- _What you will do_
Begin your copy at the line that contains "none -> green round brick F2:G3 level 1" and carry it on, exactly, to the last line of the material below.

- _Recorded information_

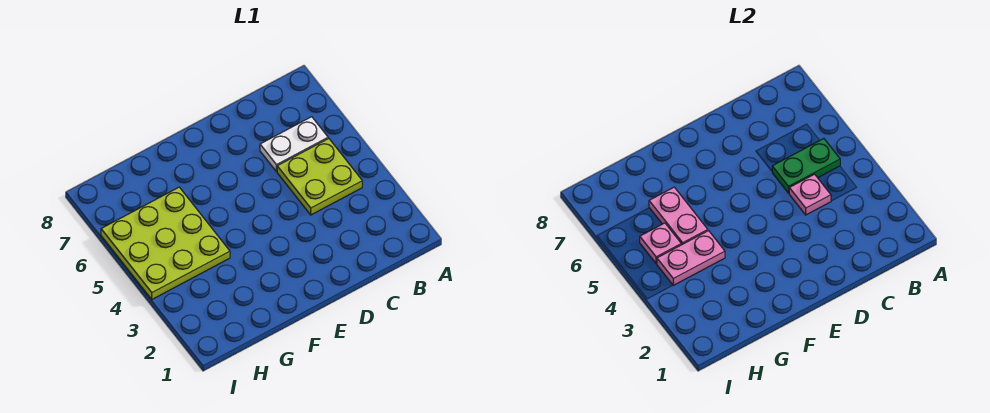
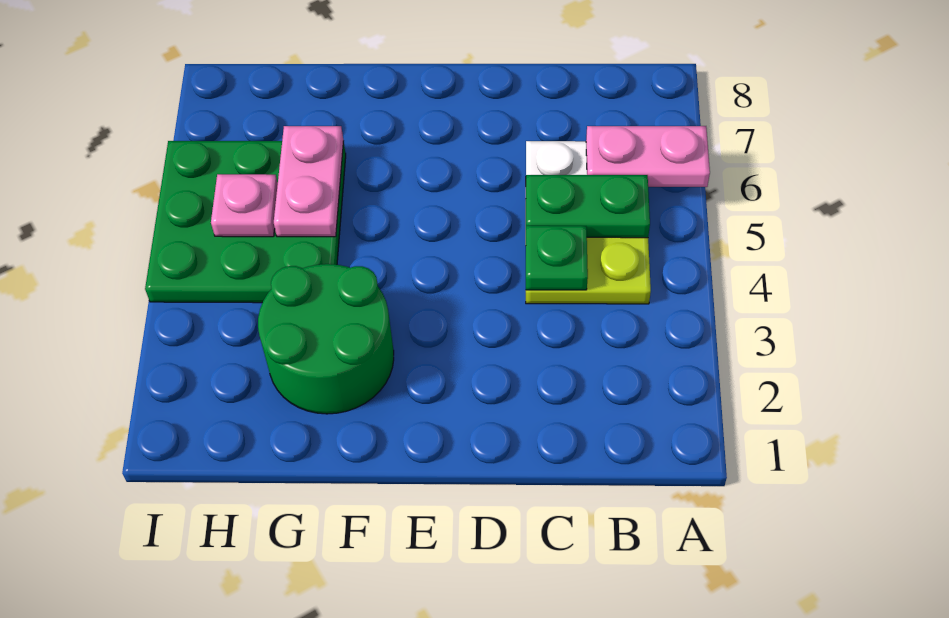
pink plate C4 level 2 -> green plate C4 level 2
none -> green round brick F2:G3 level 1
lime plate G4:I6 level 1 -> green plate G4:I6 level 1
pink plate G4:H4 level 2 -> pink plate A6:B6 level 2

- _Output for this task_
none -> green round brick F2:G3 level 1
lime plate G4:I6 level 1 -> green plate G4:I6 level 1
pink plate G4:H4 level 2 -> pink plate A6:B6 level 2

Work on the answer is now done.